Assigned task - Give back each line of the material that contains the word "bright".

Working data -
##########
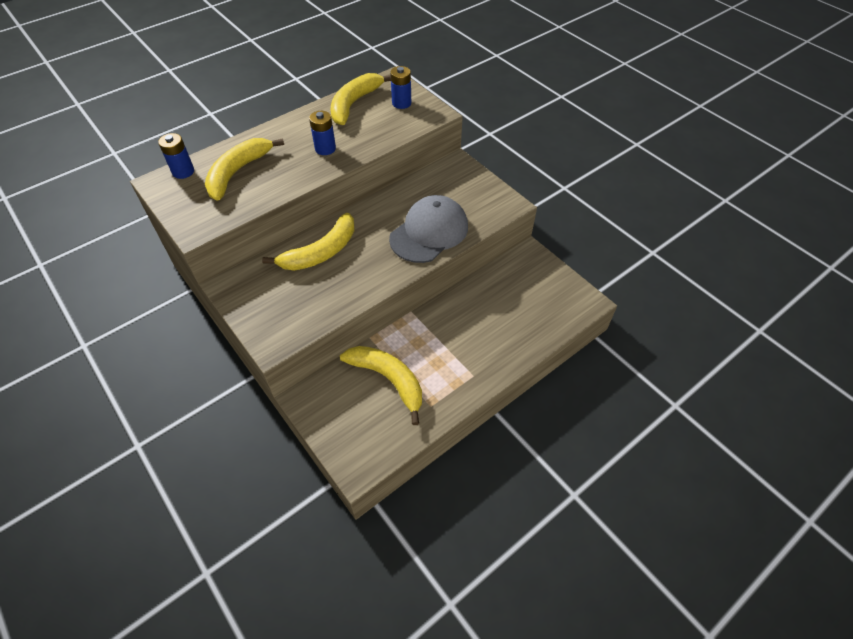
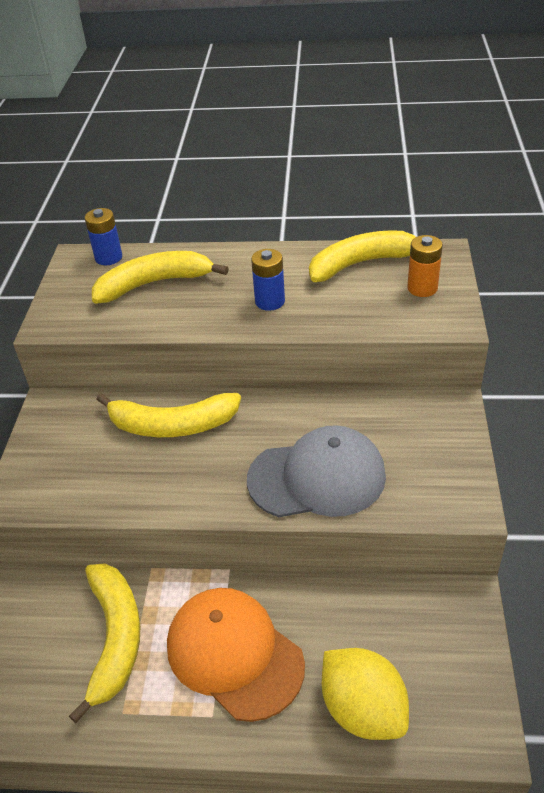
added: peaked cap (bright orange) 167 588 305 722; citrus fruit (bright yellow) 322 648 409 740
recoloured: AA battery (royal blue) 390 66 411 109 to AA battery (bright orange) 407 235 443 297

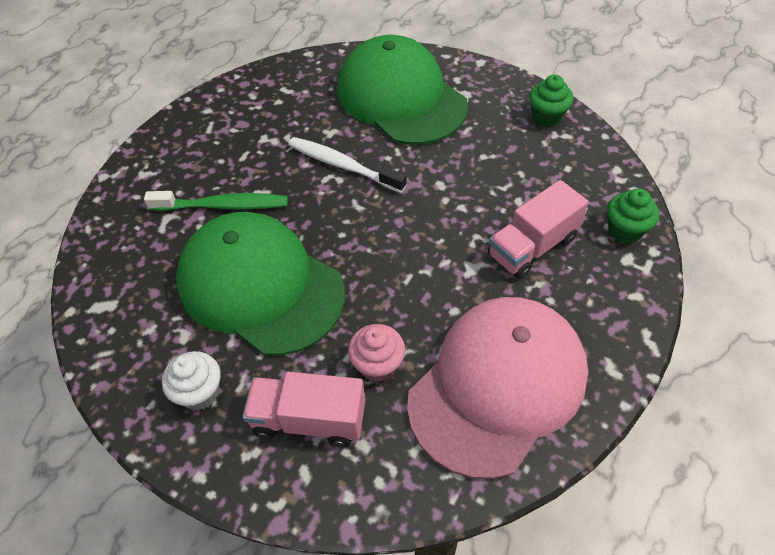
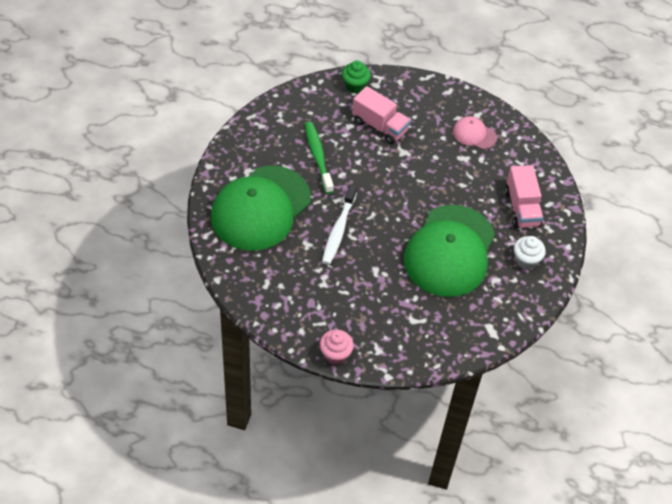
removed: muffin (emerald) 529 75 573 127
moved: dental brush (emerald) 144 191 288 211 to 305 122 334 194; muffin (pink) 348 324 405 382 to 320 330 354 365
resized: peaked cap (pink) 407 297 589 479 = 453 116 497 149 x0.43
##########
Solution for this exercise -
added: peaked cap (bright orange) 167 588 305 722; citrus fruit (bright yellow) 322 648 409 740
recoloured: AA battery (royal blue) 390 66 411 109 to AA battery (bright orange) 407 235 443 297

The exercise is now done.